> **Excerpted records**
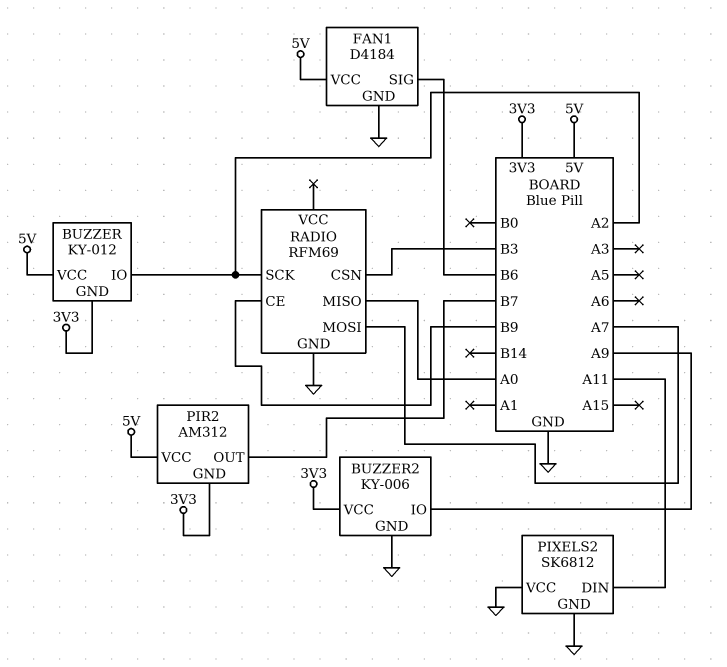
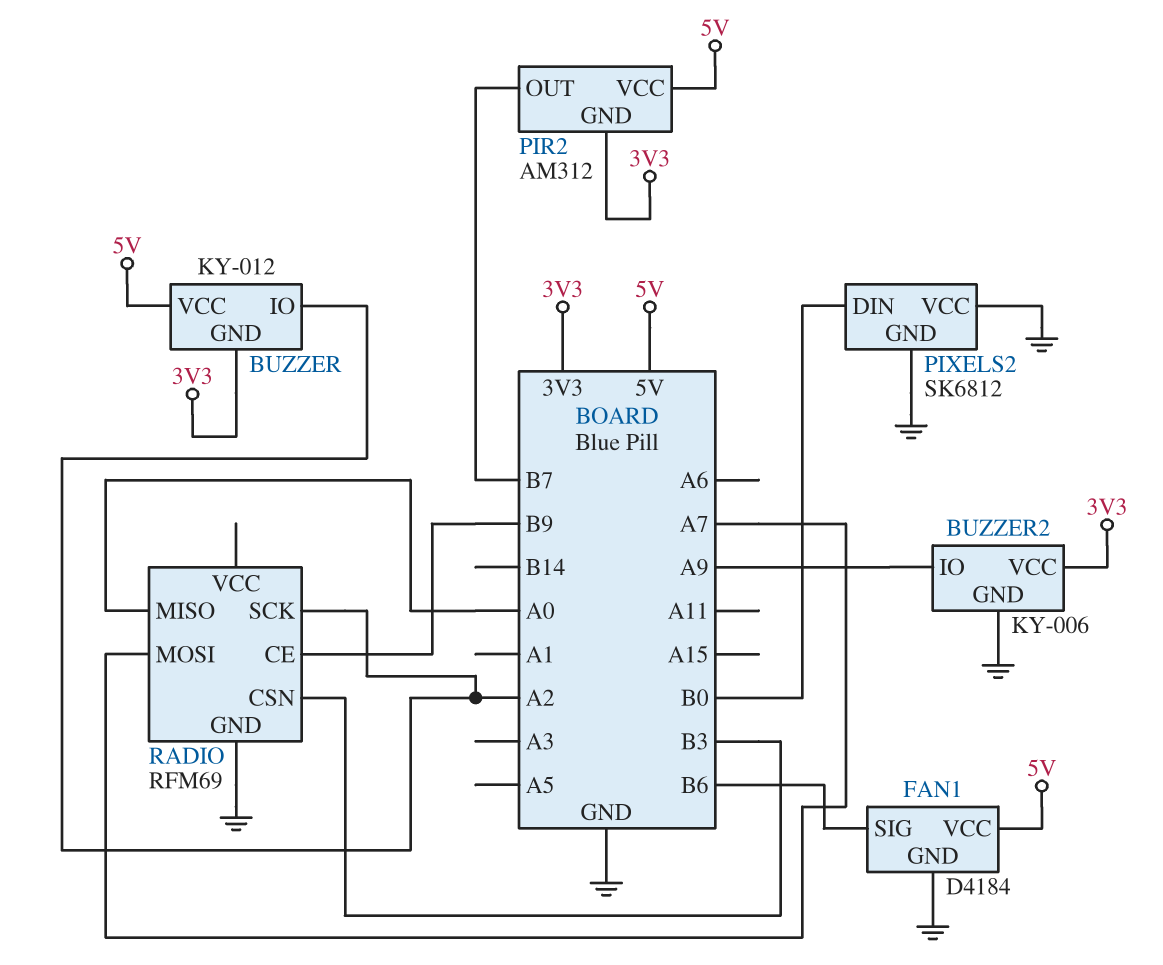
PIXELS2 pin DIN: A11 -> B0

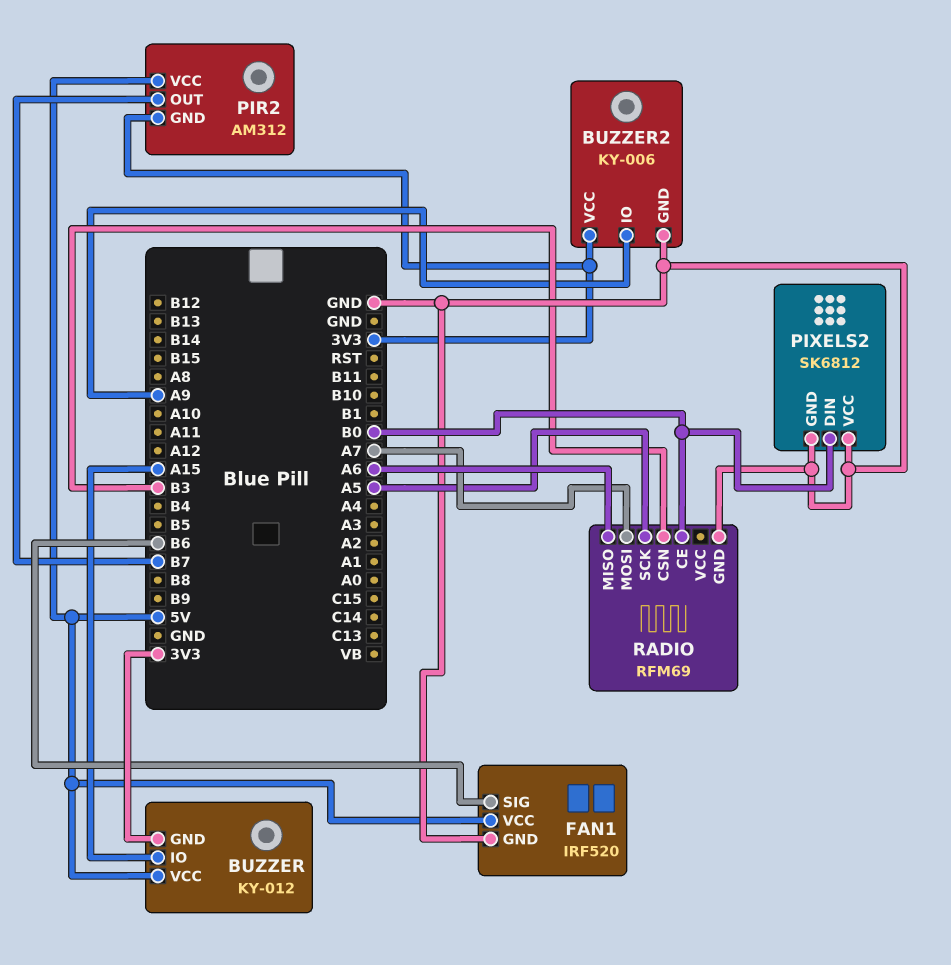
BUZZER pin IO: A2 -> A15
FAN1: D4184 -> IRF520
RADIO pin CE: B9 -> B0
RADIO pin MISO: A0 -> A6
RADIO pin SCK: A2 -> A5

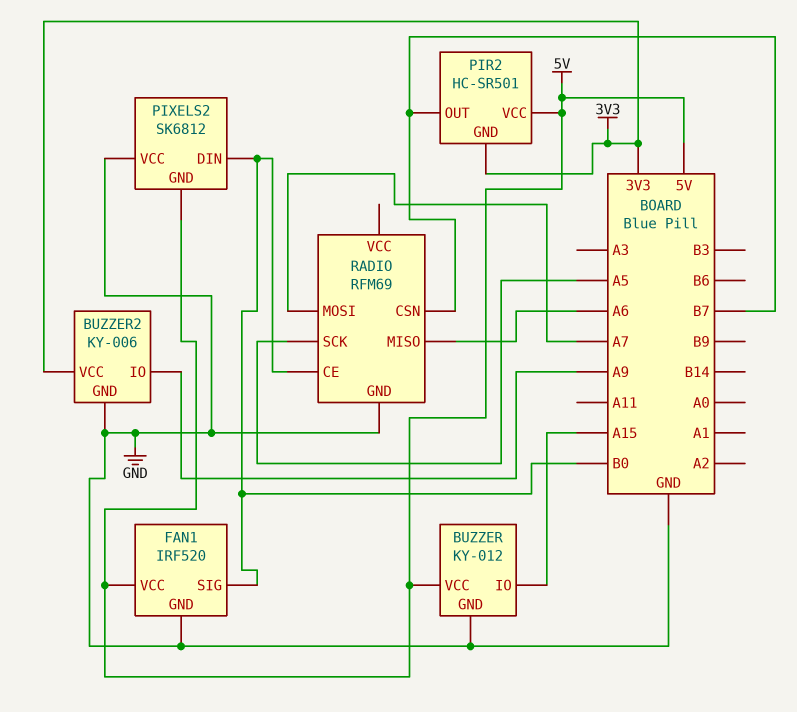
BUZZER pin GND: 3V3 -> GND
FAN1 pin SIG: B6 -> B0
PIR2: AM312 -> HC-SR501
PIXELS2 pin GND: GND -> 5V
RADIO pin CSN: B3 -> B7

> **Task prompt**
The final stretch of the data, from the line with "BUZZER pin IO: A2 -> A15" through its last line, is to be retyped exactly; pictures are not part of the copy.

> **Response**
BUZZER pin IO: A2 -> A15
FAN1: D4184 -> IRF520
RADIO pin CE: B9 -> B0
RADIO pin MISO: A0 -> A6
RADIO pin SCK: A2 -> A5

BUZZER pin GND: 3V3 -> GND
FAN1 pin SIG: B6 -> B0
PIR2: AM312 -> HC-SR501
PIXELS2 pin GND: GND -> 5V
RADIO pin CSN: B3 -> B7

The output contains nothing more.